## Exercise brief
Restate the entries below exactly. Images are not part of the copy.

[Available data]

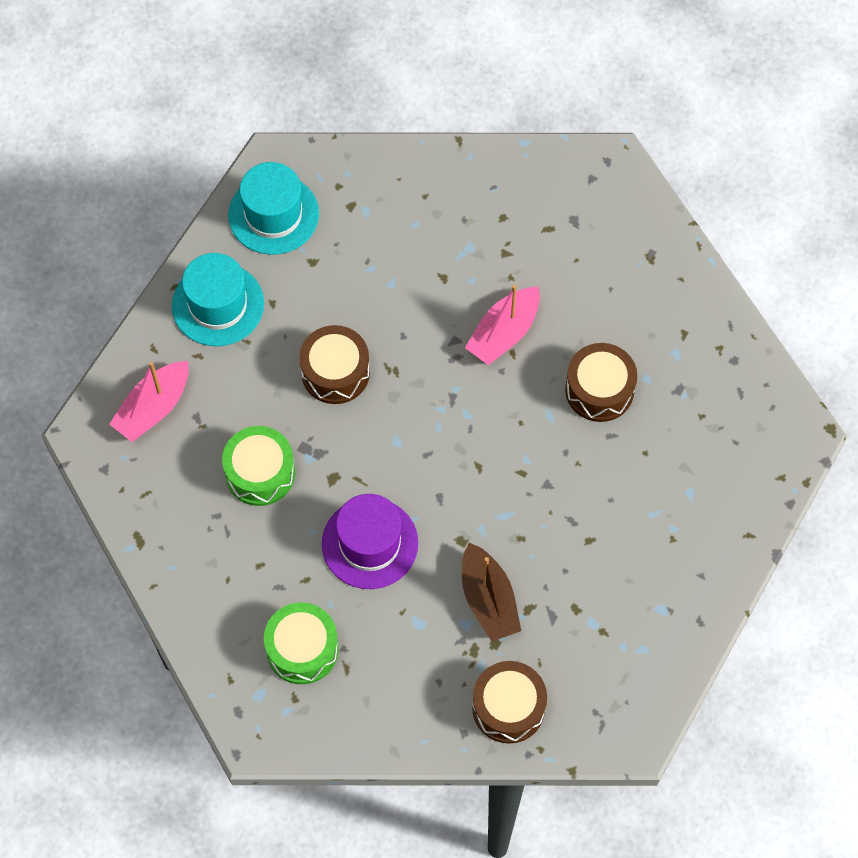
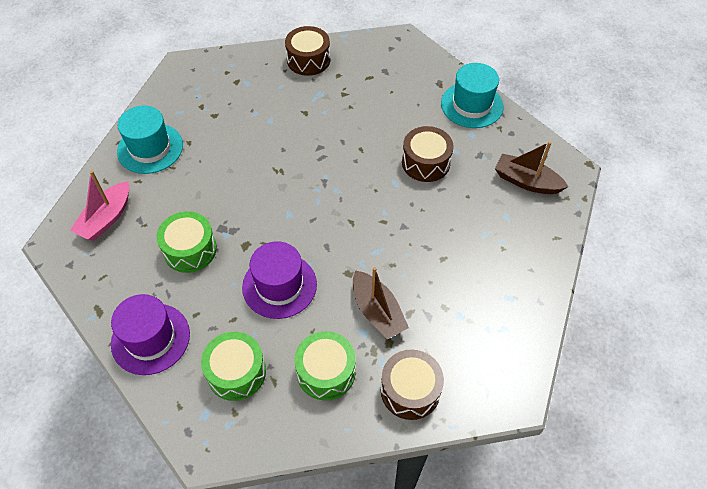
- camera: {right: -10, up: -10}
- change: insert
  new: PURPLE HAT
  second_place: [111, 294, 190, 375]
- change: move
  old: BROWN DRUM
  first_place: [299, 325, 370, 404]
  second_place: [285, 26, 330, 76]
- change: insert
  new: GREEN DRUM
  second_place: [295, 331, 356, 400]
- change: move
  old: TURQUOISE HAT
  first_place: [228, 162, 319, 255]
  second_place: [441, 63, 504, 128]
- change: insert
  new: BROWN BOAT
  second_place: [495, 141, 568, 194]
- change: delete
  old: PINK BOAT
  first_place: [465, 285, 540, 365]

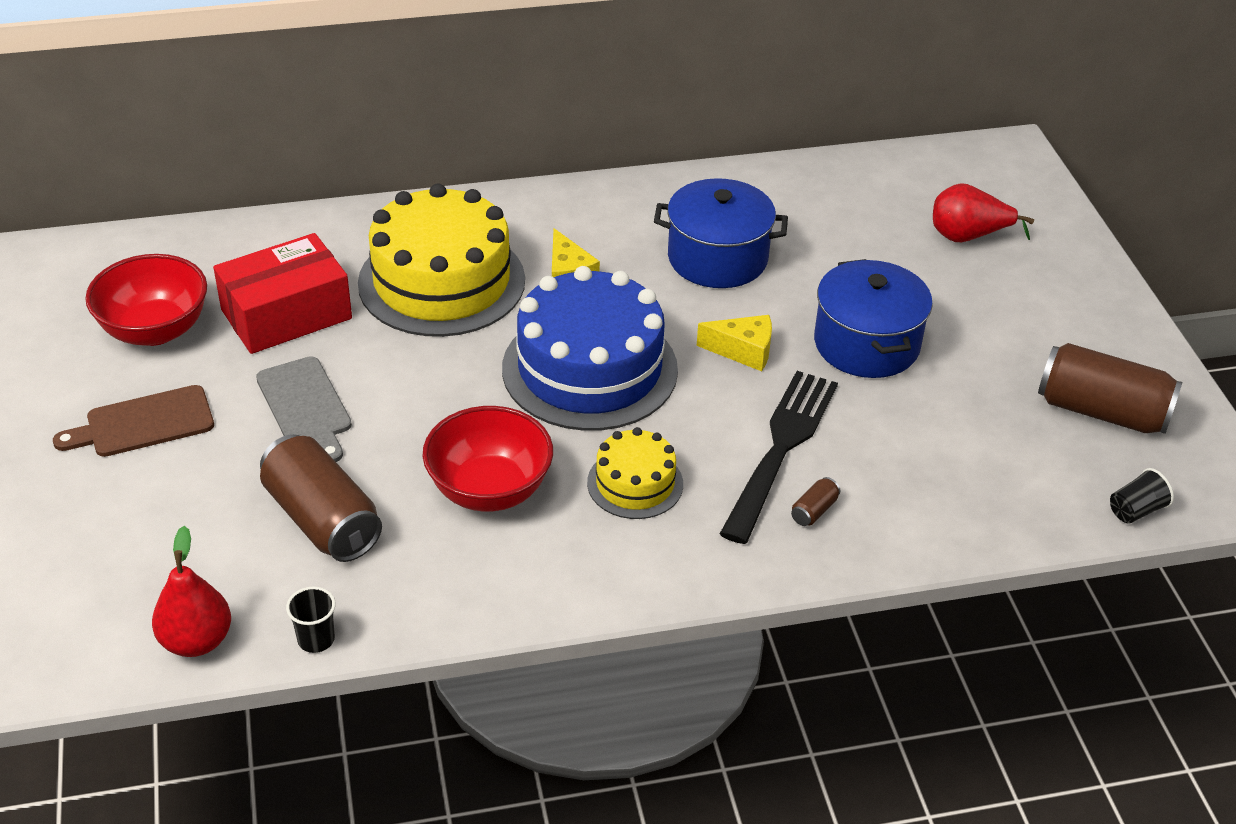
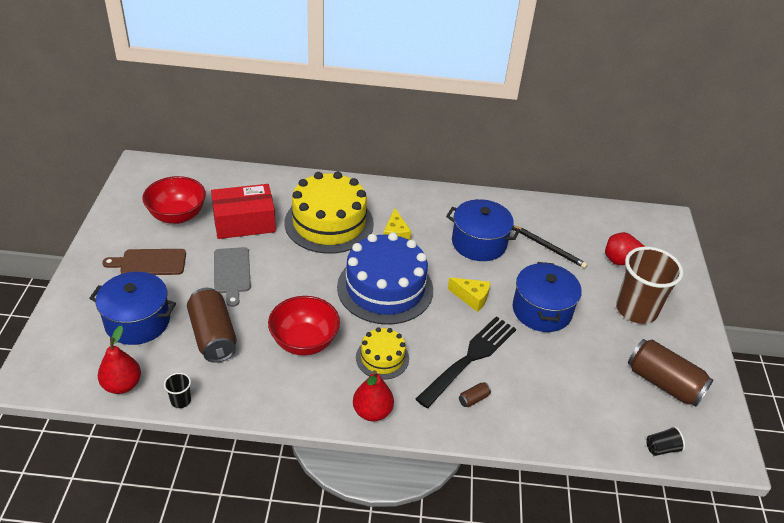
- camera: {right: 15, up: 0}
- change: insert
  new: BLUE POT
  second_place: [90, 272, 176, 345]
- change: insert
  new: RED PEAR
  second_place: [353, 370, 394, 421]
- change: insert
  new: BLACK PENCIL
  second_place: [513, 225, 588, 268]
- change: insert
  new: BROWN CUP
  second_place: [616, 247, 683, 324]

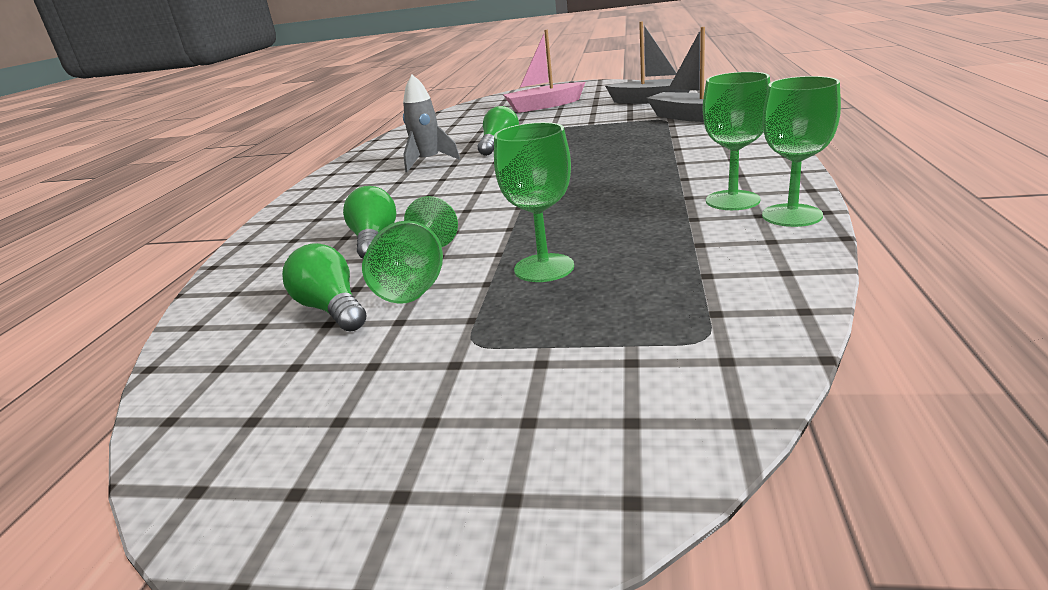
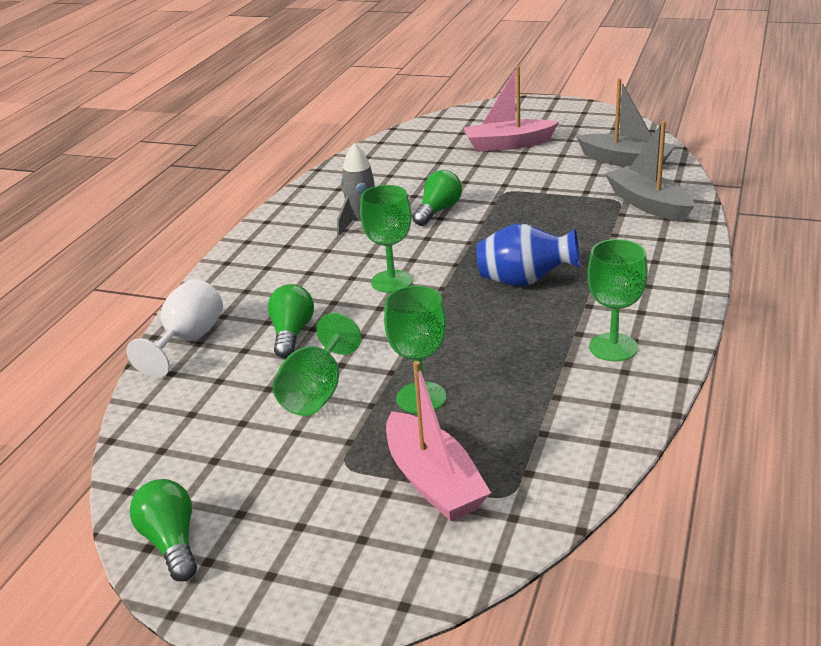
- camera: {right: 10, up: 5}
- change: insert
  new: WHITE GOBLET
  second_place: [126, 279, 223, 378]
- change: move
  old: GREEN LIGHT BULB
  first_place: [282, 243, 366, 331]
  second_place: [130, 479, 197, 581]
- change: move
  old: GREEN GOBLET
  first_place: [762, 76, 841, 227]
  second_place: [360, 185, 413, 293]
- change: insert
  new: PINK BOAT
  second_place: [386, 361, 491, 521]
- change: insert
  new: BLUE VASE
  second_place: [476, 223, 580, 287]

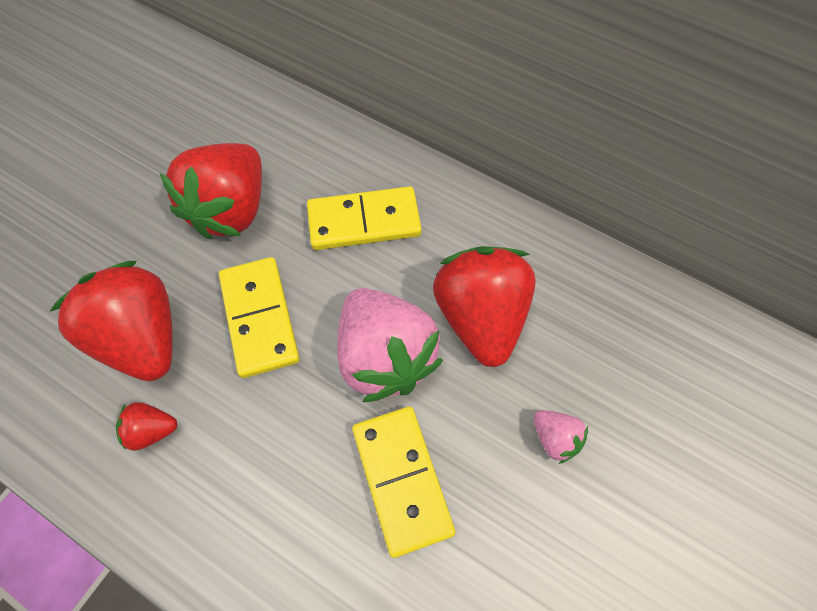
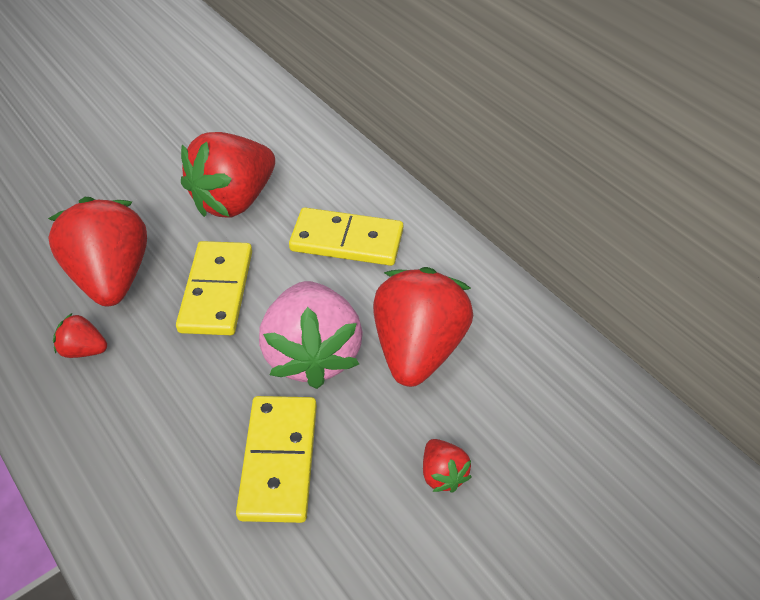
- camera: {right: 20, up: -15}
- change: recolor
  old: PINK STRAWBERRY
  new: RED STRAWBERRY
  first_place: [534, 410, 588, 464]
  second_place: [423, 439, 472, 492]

[/Available data]

## Task response
- camera: {right: -10, up: -10}
- change: insert
  new: PURPLE HAT
  second_place: [111, 294, 190, 375]
- change: move
  old: BROWN DRUM
  first_place: [299, 325, 370, 404]
  second_place: [285, 26, 330, 76]
- change: insert
  new: GREEN DRUM
  second_place: [295, 331, 356, 400]
- change: move
  old: TURQUOISE HAT
  first_place: [228, 162, 319, 255]
  second_place: [441, 63, 504, 128]
- change: insert
  new: BROWN BOAT
  second_place: [495, 141, 568, 194]
- change: delete
  old: PINK BOAT
  first_place: [465, 285, 540, 365]

- camera: {right: 15, up: 0}
- change: insert
  new: BLUE POT
  second_place: [90, 272, 176, 345]
- change: insert
  new: RED PEAR
  second_place: [353, 370, 394, 421]
- change: insert
  new: BLACK PENCIL
  second_place: [513, 225, 588, 268]
- change: insert
  new: BROWN CUP
  second_place: [616, 247, 683, 324]

- camera: {right: 10, up: 5}
- change: insert
  new: WHITE GOBLET
  second_place: [126, 279, 223, 378]
- change: move
  old: GREEN LIGHT BULB
  first_place: [282, 243, 366, 331]
  second_place: [130, 479, 197, 581]
- change: move
  old: GREEN GOBLET
  first_place: [762, 76, 841, 227]
  second_place: [360, 185, 413, 293]
- change: insert
  new: PINK BOAT
  second_place: [386, 361, 491, 521]
- change: insert
  new: BLUE VASE
  second_place: [476, 223, 580, 287]

- camera: {right: 20, up: -15}
- change: recolor
  old: PINK STRAWBERRY
  new: RED STRAWBERRY
  first_place: [534, 410, 588, 464]
  second_place: [423, 439, 472, 492]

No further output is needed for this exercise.